Task objective = An exact reproduction of the lines below, from the first through the one with "jet-black deep dish (473,284)", is the whole answer; pictures have no place in it.
[[ Task material, beginning ]]
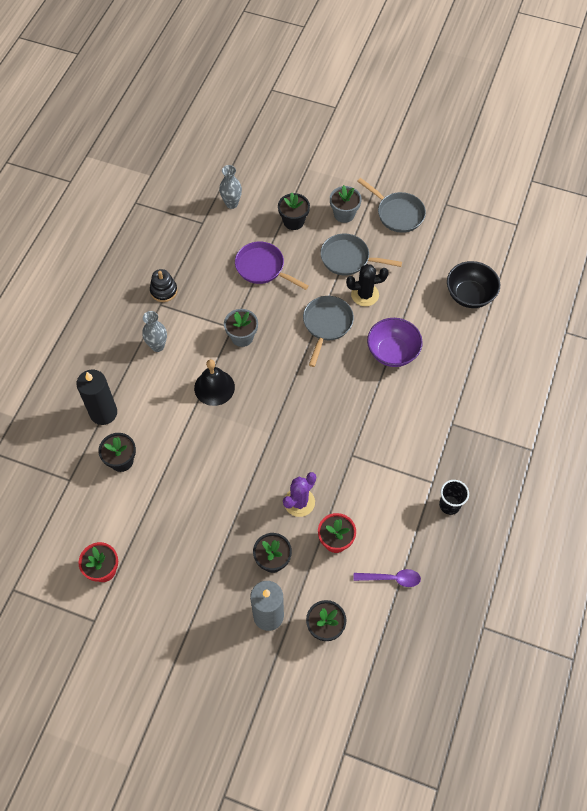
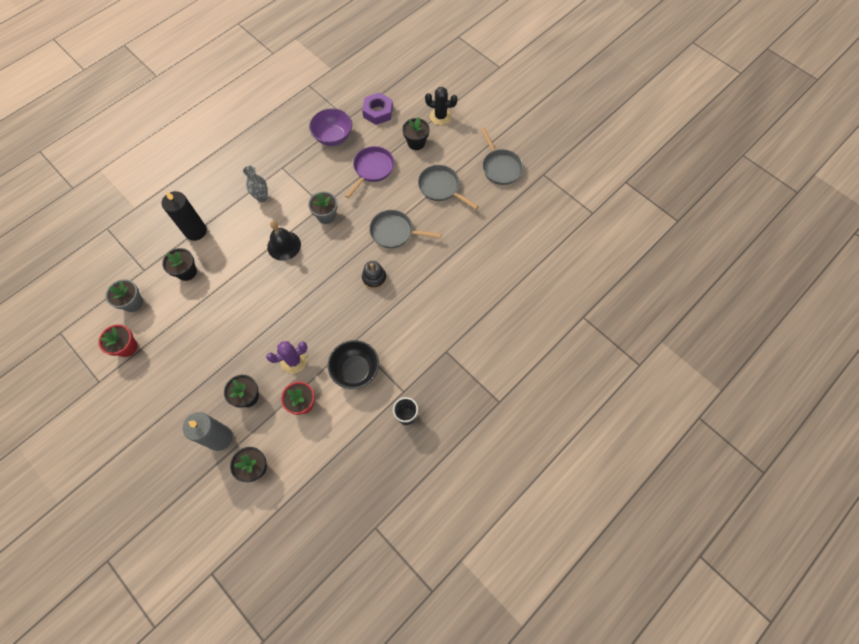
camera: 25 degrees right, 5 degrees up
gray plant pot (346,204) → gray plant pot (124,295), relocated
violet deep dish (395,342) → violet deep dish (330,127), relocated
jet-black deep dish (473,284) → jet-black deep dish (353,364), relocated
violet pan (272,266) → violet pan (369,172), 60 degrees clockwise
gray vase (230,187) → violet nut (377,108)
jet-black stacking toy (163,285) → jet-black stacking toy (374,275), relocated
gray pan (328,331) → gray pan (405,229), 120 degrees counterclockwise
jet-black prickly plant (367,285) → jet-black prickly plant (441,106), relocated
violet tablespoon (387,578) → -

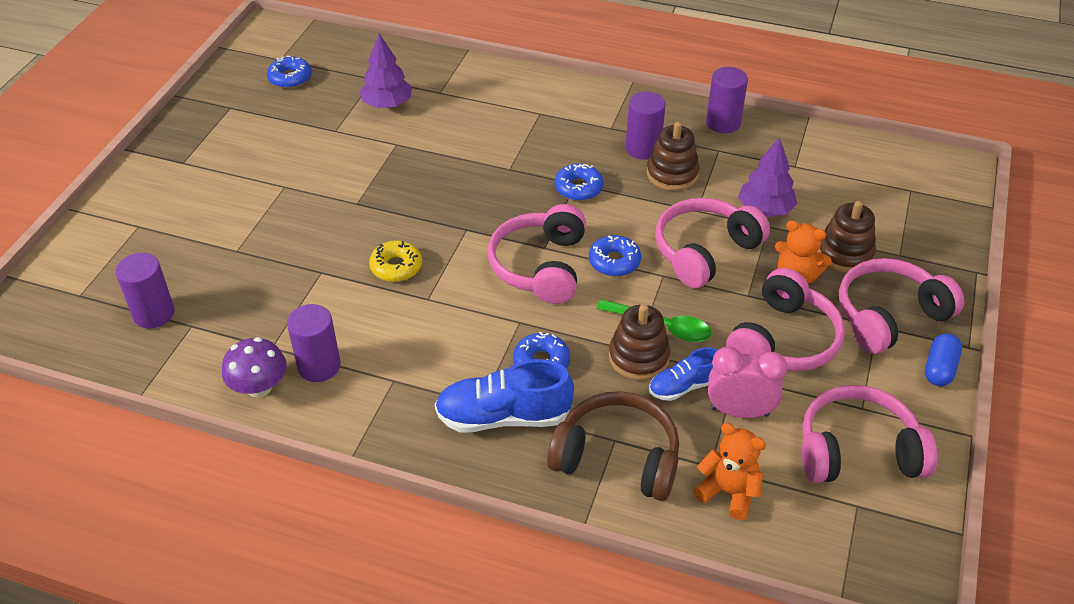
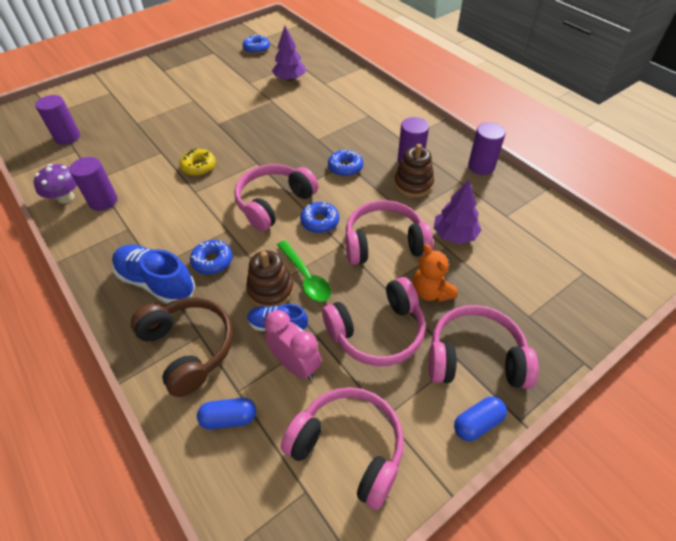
camera: 35 degrees right, 5 degrees up
bright orange teddy bear (729,471) → royal blue capsule (226,413)
brown stacking toy (846,237) → -

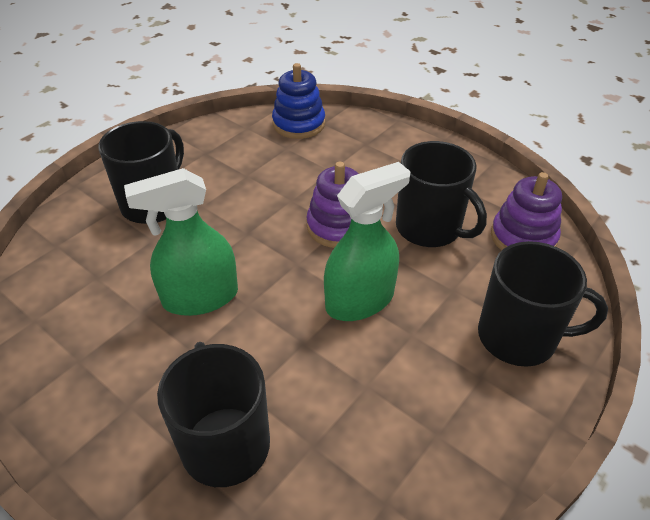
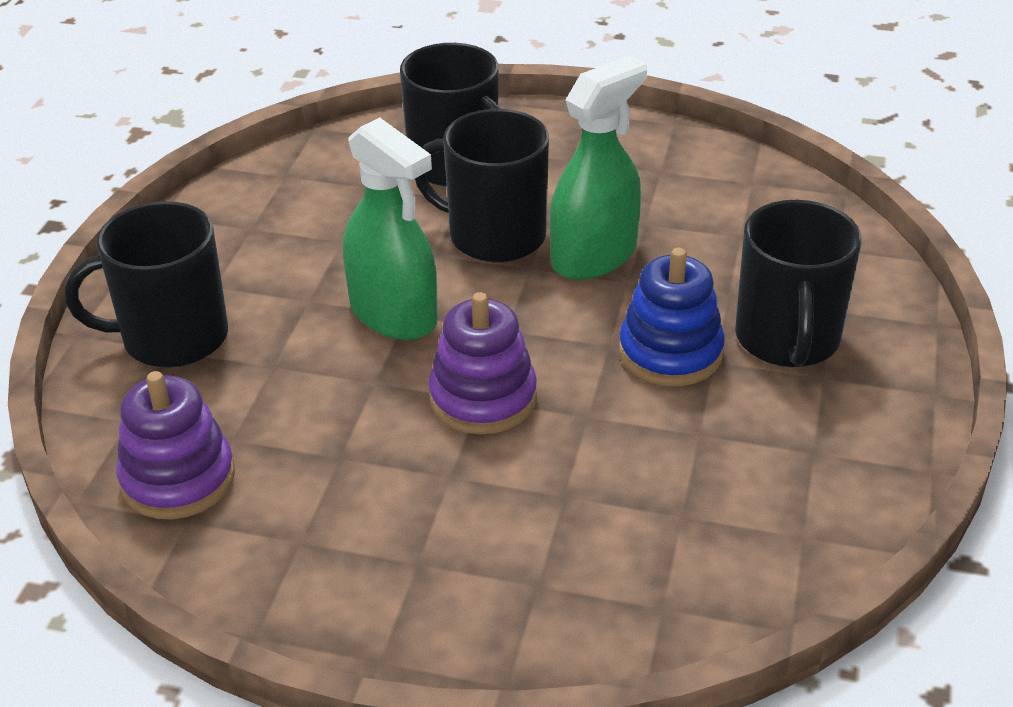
camera: 155 degrees right, 5 degrees down
green sprayer (367,241) → green sprayer (390,228), 75 degrees counterclockwise
jet-black coffee mug (441,194) → jet-black coffee mug (482,185), relocated
royal blue stacking toy (298,101) → royal blue stacking toy (672,317), relocated

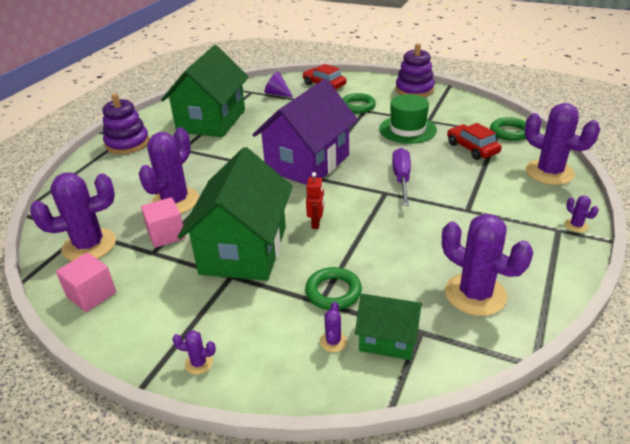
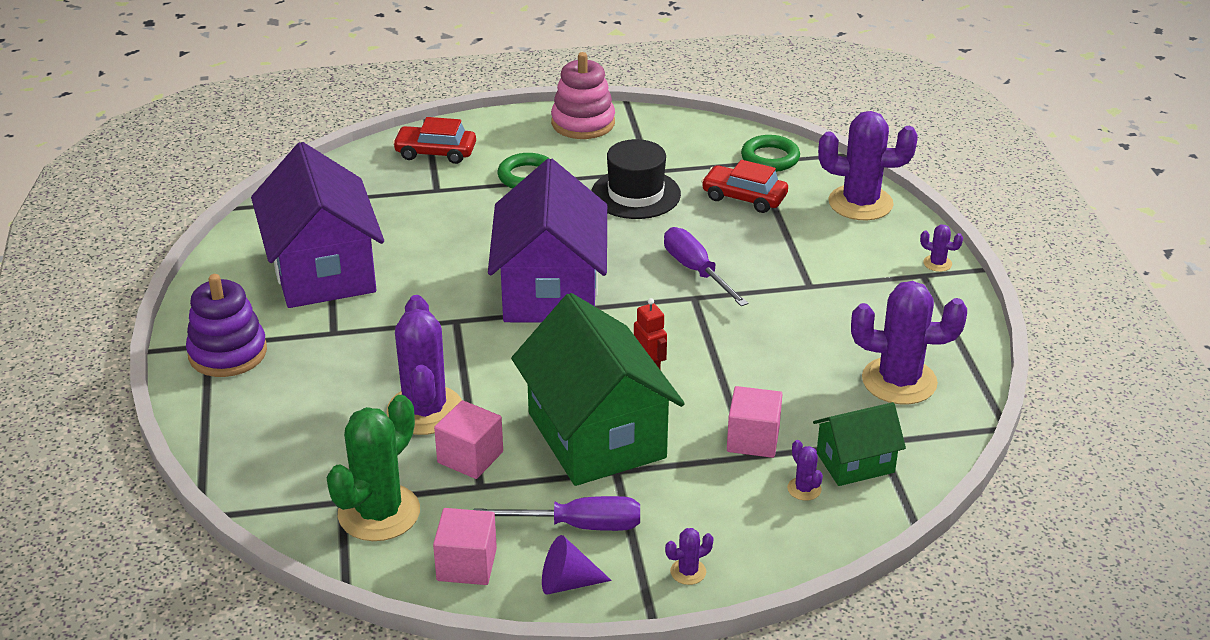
camera: 35 degrees left, 0 degrees up
green cottage (205,91) → violet cottage (317,225)
violet prickly plant (73,217) → green prickly plant (373,468)
- → violet hand screwdriver (557,513)
violet cone (279,84) → violet cone (577,565), relocated
violet stacking toy (415,70) → rosy stacking toy (583,95)
green tall hat (408,119) → jet-black tall hat (636,179)
green torus (333,288) → rosy block (754,422)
[[ Task material, end ]]
Solution =
camera: 25 degrees right, 5 degrees up
gray plant pot (346,204) → gray plant pot (124,295), relocated
violet deep dish (395,342) → violet deep dish (330,127), relocated
jet-black deep dish (473,284) → jet-black deep dish (353,364), relocated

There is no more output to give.